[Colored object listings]

■ ■ ■ ■ ■

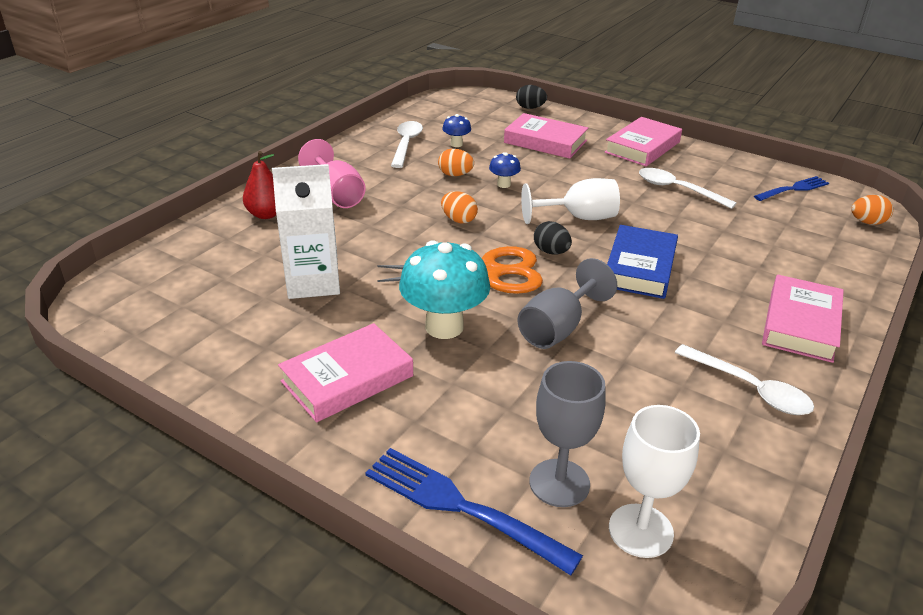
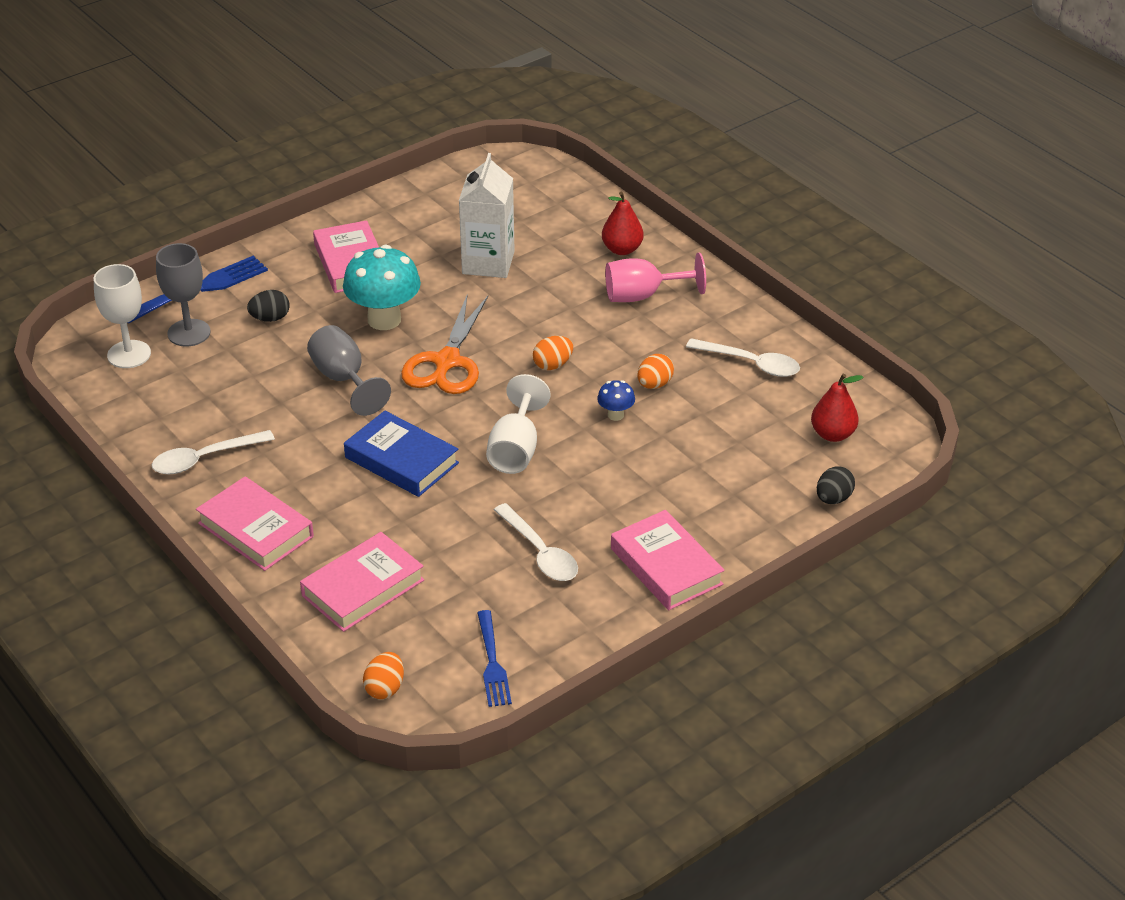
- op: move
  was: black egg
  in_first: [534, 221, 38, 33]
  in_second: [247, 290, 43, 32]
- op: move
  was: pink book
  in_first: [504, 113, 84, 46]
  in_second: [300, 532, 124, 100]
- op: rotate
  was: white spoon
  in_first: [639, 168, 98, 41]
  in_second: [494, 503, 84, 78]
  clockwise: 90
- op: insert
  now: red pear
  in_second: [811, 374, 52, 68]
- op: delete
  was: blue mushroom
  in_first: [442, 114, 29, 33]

■ ■ ■ ■ ■

Problem requirements: Every line from the one that holds "in_first: [639, 168, 98, 41]" to the end of the data above should be given again exactly, with that line and the last one both kept.

Reply to the exercise:
  in_first: [639, 168, 98, 41]
  in_second: [494, 503, 84, 78]
  clockwise: 90
- op: insert
  now: red pear
  in_second: [811, 374, 52, 68]
- op: delete
  was: blue mushroom
  in_first: [442, 114, 29, 33]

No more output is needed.